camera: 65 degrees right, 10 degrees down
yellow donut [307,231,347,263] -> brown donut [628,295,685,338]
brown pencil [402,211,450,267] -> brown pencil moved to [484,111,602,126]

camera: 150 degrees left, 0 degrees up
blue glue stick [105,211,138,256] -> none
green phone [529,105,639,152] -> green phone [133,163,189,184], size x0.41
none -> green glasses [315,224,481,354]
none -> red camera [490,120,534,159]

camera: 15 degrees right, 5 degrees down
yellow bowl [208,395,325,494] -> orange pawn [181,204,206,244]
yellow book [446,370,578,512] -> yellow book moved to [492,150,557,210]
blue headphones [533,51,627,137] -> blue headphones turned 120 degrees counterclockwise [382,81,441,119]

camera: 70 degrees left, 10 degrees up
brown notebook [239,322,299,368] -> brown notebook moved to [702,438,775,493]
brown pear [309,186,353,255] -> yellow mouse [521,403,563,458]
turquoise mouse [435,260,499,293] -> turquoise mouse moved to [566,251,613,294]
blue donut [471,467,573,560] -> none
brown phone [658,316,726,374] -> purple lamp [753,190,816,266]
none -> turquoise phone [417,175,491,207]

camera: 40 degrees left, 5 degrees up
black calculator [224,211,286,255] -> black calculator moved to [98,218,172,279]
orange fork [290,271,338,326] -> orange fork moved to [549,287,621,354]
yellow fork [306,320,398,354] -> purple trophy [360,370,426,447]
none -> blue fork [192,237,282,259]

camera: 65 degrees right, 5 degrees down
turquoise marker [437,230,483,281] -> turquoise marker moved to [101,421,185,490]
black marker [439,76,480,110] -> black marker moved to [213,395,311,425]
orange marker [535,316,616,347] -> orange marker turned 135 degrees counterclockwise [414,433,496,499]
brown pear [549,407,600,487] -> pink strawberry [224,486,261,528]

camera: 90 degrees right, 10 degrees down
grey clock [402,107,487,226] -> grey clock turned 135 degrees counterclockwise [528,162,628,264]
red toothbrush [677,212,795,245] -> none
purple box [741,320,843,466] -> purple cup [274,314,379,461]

★ ★ ★

**REQUIRED ACTION:**
Extract every entry in the listing word for word.

**WRITTEN SOLUTION:**
camera: 65 degrees right, 10 degrees down
yellow donut [307,231,347,263] -> brown donut [628,295,685,338]
brown pencil [402,211,450,267] -> brown pencil moved to [484,111,602,126]

camera: 150 degrees left, 0 degrees up
blue glue stick [105,211,138,256] -> none
green phone [529,105,639,152] -> green phone [133,163,189,184], size x0.41
none -> green glasses [315,224,481,354]
none -> red camera [490,120,534,159]

camera: 15 degrees right, 5 degrees down
yellow bowl [208,395,325,494] -> orange pawn [181,204,206,244]
yellow book [446,370,578,512] -> yellow book moved to [492,150,557,210]
blue headphones [533,51,627,137] -> blue headphones turned 120 degrees counterclockwise [382,81,441,119]

camera: 70 degrees left, 10 degrees up
brown notebook [239,322,299,368] -> brown notebook moved to [702,438,775,493]
brown pear [309,186,353,255] -> yellow mouse [521,403,563,458]
turquoise mouse [435,260,499,293] -> turquoise mouse moved to [566,251,613,294]
blue donut [471,467,573,560] -> none
brown phone [658,316,726,374] -> purple lamp [753,190,816,266]
none -> turquoise phone [417,175,491,207]

camera: 40 degrees left, 5 degrees up
black calculator [224,211,286,255] -> black calculator moved to [98,218,172,279]
orange fork [290,271,338,326] -> orange fork moved to [549,287,621,354]
yellow fork [306,320,398,354] -> purple trophy [360,370,426,447]
none -> blue fork [192,237,282,259]

camera: 65 degrees right, 5 degrees down
turquoise marker [437,230,483,281] -> turquoise marker moved to [101,421,185,490]
black marker [439,76,480,110] -> black marker moved to [213,395,311,425]
orange marker [535,316,616,347] -> orange marker turned 135 degrees counterclockwise [414,433,496,499]
brown pear [549,407,600,487] -> pink strawberry [224,486,261,528]

camera: 90 degrees right, 10 degrees down
grey clock [402,107,487,226] -> grey clock turned 135 degrees counterclockwise [528,162,628,264]
red toothbrush [677,212,795,245] -> none
purple box [741,320,843,466] -> purple cup [274,314,379,461]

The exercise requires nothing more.